(Source records)
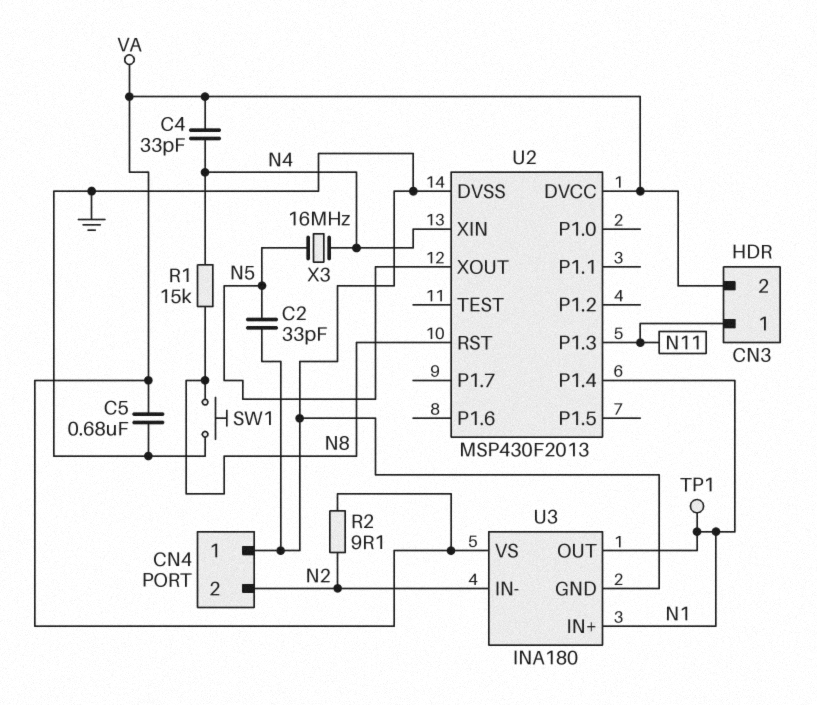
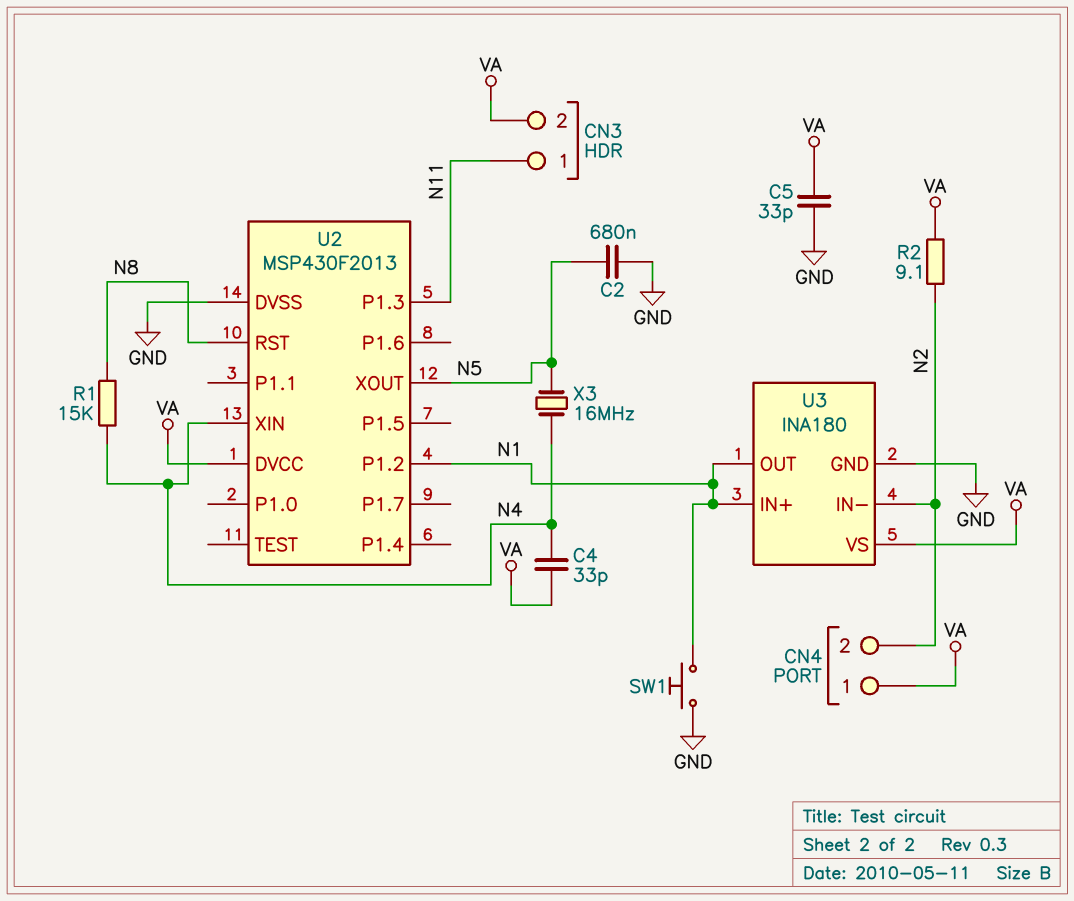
C2: 33pF (GND, N5) -> 680nF (GND, N5)
C5: 680nF (GND, VA) -> 33pF (GND, VA)
CN4 pin 1: GND -> VA
SW1: button (GND, N8) -> button (GND, N1)
TP1: test point (N1) -> none
U2 pin P1.2: none -> N1
U2 pin P1.4: N1 -> none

> Work item
None of the lines before the one containing "CN4 pin 1: GND -> VA" belong in the answer; reproduce that line and all later lines of the records exactly.

> Task answer
CN4 pin 1: GND -> VA
SW1: button (GND, N8) -> button (GND, N1)
TP1: test point (N1) -> none
U2 pin P1.2: none -> N1
U2 pin P1.4: N1 -> none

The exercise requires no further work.